▸ Action item
Count the lines in the listing below that hold the string "degrees". Reply with the number alone.

▸ Given records

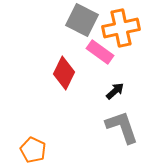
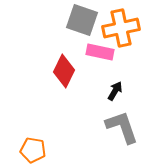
gray square: rotated 8 degrees counterclockwise
pink rectangle: rotated 24 degrees counterclockwise
red diamond: moved 2 px up
black arrow: rotated 18 degrees counterclockwise
orange pentagon: rotated 15 degrees counterclockwise
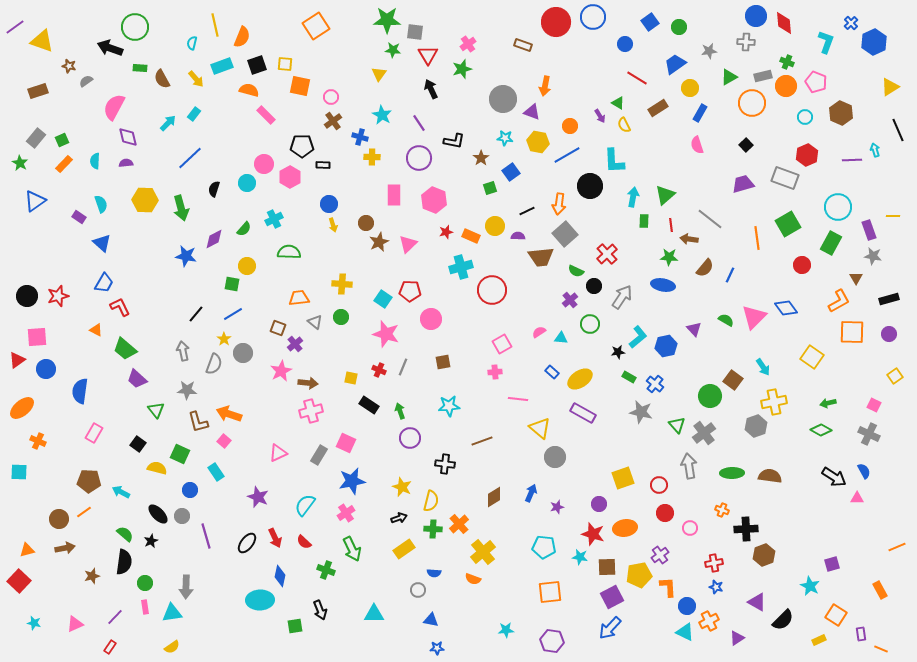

▸ Response to this exercise
4